== WORK INSTRUCTIONS ==
Return nothing but the lines from the one containing "brown trapezoid: (353, 264)" through the end of the records below, exactly as they stand and without pictures.

== WORKING DATA ==
Start of Block
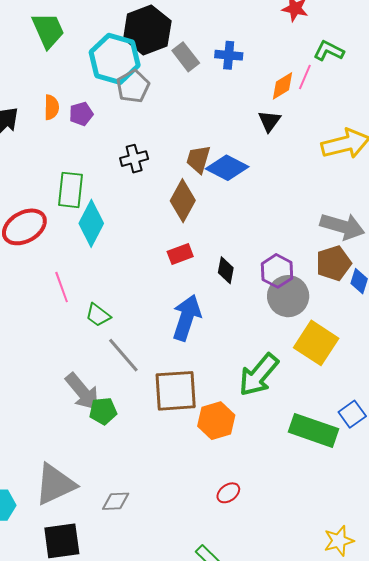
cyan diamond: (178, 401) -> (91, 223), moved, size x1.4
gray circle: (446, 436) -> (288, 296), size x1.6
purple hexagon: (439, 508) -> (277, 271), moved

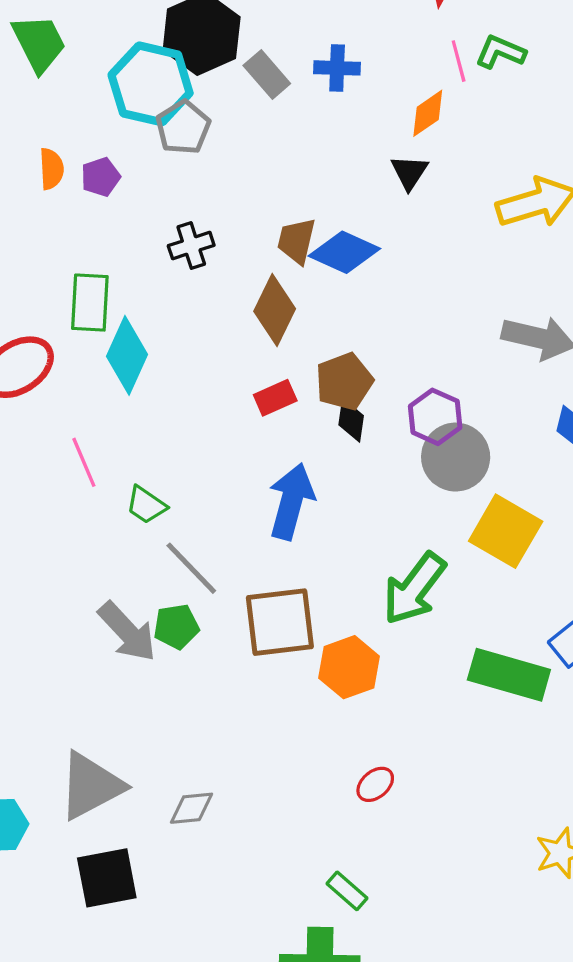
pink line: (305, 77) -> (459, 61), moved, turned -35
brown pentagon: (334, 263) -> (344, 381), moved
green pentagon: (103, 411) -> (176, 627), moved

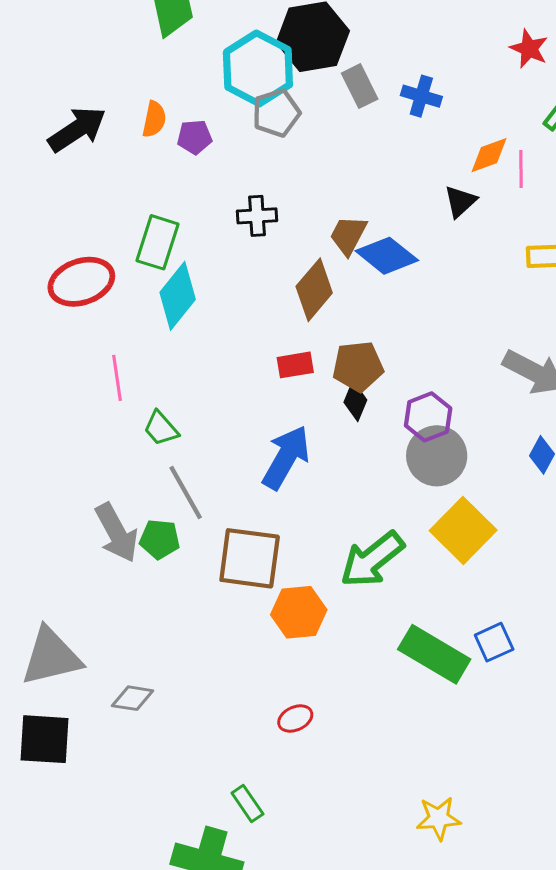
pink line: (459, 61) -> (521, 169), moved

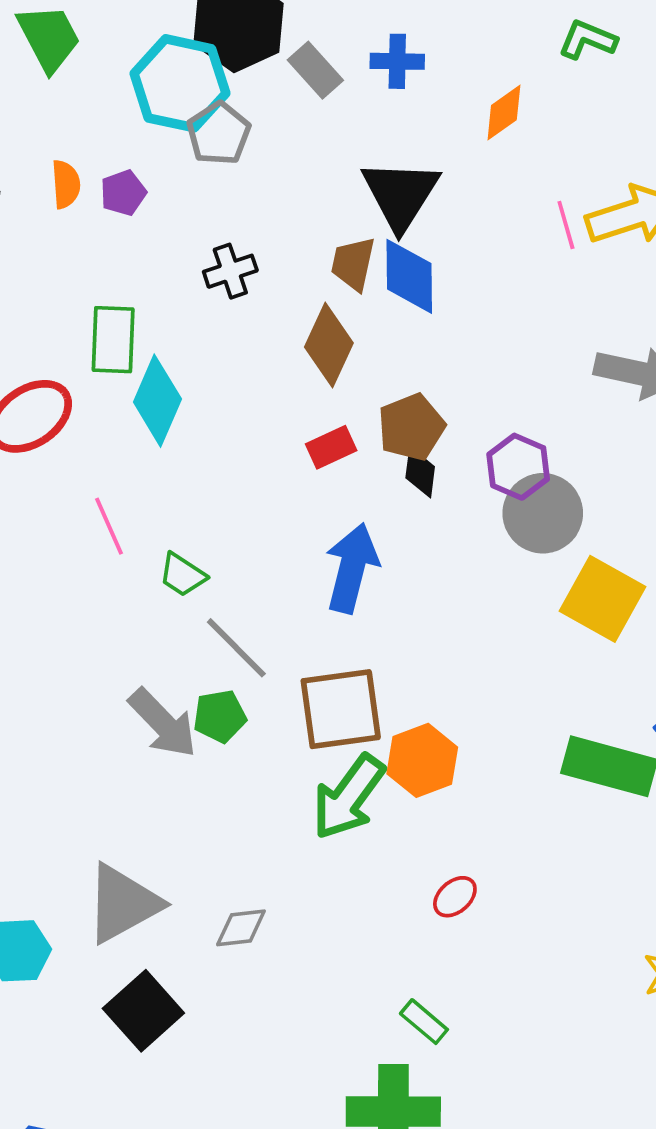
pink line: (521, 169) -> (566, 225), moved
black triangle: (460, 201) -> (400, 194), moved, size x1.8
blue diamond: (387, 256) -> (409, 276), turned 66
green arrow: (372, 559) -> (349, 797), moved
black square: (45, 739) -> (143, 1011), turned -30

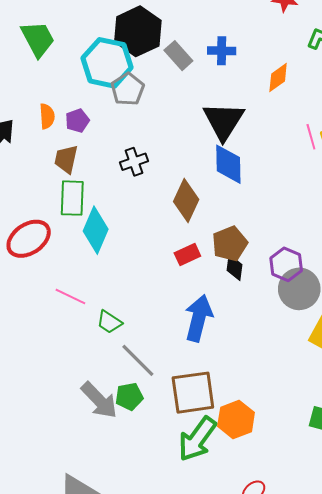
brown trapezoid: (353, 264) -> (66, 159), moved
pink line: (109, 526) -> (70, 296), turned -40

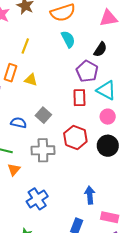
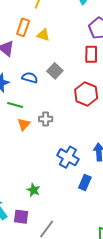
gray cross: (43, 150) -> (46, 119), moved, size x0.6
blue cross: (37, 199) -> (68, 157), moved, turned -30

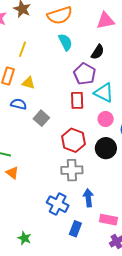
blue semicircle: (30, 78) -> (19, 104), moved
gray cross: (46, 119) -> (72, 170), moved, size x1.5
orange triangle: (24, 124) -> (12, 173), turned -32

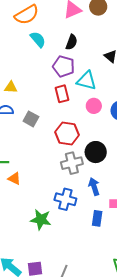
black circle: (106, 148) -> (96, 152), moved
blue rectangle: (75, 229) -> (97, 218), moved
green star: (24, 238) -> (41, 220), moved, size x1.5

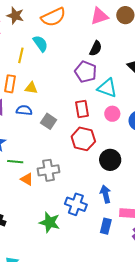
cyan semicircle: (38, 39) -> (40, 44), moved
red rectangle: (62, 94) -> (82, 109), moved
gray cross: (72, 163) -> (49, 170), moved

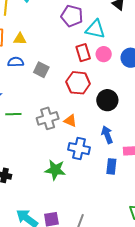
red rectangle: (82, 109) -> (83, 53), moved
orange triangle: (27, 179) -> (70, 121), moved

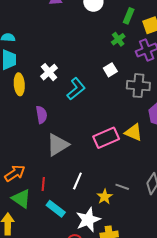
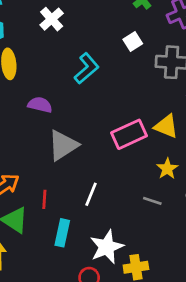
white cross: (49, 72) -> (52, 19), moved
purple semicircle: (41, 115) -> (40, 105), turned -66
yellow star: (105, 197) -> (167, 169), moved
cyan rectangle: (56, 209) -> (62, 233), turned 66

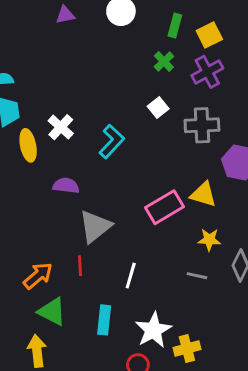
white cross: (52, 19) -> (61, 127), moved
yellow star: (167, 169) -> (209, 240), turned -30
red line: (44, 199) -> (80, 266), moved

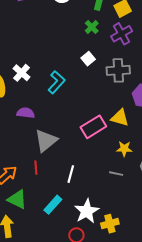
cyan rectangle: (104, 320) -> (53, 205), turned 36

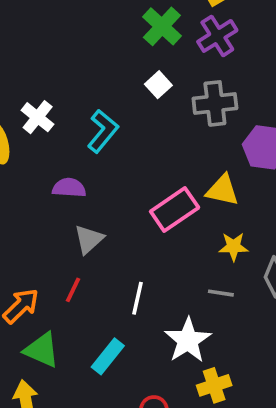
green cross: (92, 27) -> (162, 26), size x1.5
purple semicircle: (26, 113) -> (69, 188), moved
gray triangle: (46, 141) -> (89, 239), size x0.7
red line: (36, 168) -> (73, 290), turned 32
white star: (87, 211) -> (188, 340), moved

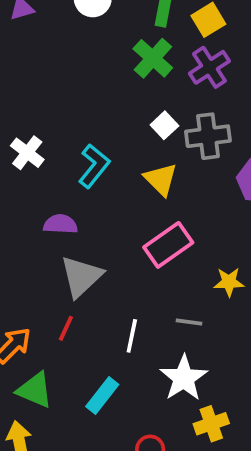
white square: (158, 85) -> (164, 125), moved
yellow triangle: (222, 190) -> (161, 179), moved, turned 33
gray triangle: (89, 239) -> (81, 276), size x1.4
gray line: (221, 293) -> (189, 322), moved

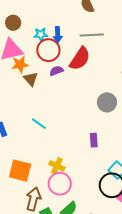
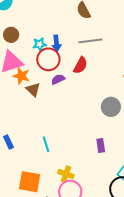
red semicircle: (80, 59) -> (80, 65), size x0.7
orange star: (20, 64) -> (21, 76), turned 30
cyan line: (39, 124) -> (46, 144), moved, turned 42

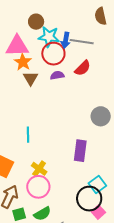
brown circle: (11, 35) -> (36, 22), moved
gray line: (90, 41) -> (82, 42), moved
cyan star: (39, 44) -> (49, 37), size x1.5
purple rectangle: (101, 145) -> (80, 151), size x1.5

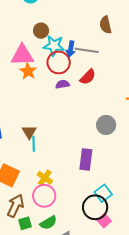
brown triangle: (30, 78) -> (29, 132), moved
End of Block
== EXERCISE ANSWER ==
brown trapezoid: (353, 264) -> (66, 159), moved
pink line: (109, 526) -> (70, 296), turned -40

gray cross: (43, 150) -> (46, 119), moved, size x0.6
blue cross: (37, 199) -> (68, 157), moved, turned -30

blue semicircle: (30, 78) -> (19, 104), moved
gray cross: (46, 119) -> (72, 170), moved, size x1.5
orange triangle: (24, 124) -> (12, 173), turned -32

black circle: (106, 148) -> (96, 152), moved
blue rectangle: (75, 229) -> (97, 218), moved
green star: (24, 238) -> (41, 220), moved, size x1.5

cyan semicircle: (38, 39) -> (40, 44), moved
red rectangle: (62, 94) -> (82, 109), moved
gray cross: (72, 163) -> (49, 170), moved

red rectangle: (82, 109) -> (83, 53), moved
orange triangle: (27, 179) -> (70, 121), moved

white cross: (49, 72) -> (52, 19), moved
purple semicircle: (41, 115) -> (40, 105), turned -66
yellow star: (105, 197) -> (167, 169), moved
cyan rectangle: (56, 209) -> (62, 233), turned 66

white cross: (52, 19) -> (61, 127), moved
yellow star: (167, 169) -> (209, 240), turned -30
red line: (44, 199) -> (80, 266), moved

cyan rectangle: (104, 320) -> (53, 205), turned 36

green cross: (92, 27) -> (162, 26), size x1.5
purple semicircle: (26, 113) -> (69, 188), moved
gray triangle: (46, 141) -> (89, 239), size x0.7
red line: (36, 168) -> (73, 290), turned 32
white star: (87, 211) -> (188, 340), moved

white square: (158, 85) -> (164, 125), moved
yellow triangle: (222, 190) -> (161, 179), moved, turned 33
gray triangle: (89, 239) -> (81, 276), size x1.4
gray line: (221, 293) -> (189, 322), moved

red semicircle: (80, 59) -> (80, 65), size x0.7
orange star: (20, 64) -> (21, 76), turned 30
cyan line: (39, 124) -> (46, 144), moved, turned 42

brown circle: (11, 35) -> (36, 22), moved
gray line: (90, 41) -> (82, 42), moved
cyan star: (39, 44) -> (49, 37), size x1.5
purple rectangle: (101, 145) -> (80, 151), size x1.5

brown triangle: (30, 78) -> (29, 132), moved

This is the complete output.